START Records supplied

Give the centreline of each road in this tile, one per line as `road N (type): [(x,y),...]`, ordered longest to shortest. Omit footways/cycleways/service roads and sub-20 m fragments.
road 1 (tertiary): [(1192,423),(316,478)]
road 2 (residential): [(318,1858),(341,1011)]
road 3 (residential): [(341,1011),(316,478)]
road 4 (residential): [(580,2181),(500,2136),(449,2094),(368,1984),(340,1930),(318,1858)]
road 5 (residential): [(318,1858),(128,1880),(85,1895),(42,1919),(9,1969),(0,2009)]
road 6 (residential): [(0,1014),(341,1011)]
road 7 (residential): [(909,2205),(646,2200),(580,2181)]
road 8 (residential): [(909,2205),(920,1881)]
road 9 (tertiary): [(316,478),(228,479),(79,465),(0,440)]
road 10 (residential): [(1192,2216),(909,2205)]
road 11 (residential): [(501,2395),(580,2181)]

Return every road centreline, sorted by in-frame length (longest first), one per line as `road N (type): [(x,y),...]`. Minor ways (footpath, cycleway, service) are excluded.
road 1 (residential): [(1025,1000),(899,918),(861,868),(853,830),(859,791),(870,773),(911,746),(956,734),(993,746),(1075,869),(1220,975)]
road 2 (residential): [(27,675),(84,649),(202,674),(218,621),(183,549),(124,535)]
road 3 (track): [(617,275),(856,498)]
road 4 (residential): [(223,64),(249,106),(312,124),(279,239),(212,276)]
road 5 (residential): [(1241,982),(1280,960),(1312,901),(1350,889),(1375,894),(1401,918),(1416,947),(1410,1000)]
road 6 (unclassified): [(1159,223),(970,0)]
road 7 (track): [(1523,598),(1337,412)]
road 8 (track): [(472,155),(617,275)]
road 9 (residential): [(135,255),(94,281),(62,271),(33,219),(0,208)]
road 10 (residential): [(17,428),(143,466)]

END Records supplied

**Problem statement:** Your answer should consist only of the lines from the one with "Return every road" through the end of the data above, reproduced exactly.

**Response to this task:**
Return every road centreline, sorted by in-frame length (longest first), one per line as `road N (type): [(x,y),...]`. Minor ways (footpath, cycleway, service) are excluded.
road 1 (residential): [(1025,1000),(899,918),(861,868),(853,830),(859,791),(870,773),(911,746),(956,734),(993,746),(1075,869),(1220,975)]
road 2 (residential): [(27,675),(84,649),(202,674),(218,621),(183,549),(124,535)]
road 3 (track): [(617,275),(856,498)]
road 4 (residential): [(223,64),(249,106),(312,124),(279,239),(212,276)]
road 5 (residential): [(1241,982),(1280,960),(1312,901),(1350,889),(1375,894),(1401,918),(1416,947),(1410,1000)]
road 6 (unclassified): [(1159,223),(970,0)]
road 7 (track): [(1523,598),(1337,412)]
road 8 (track): [(472,155),(617,275)]
road 9 (residential): [(135,255),(94,281),(62,271),(33,219),(0,208)]
road 10 (residential): [(17,428),(143,466)]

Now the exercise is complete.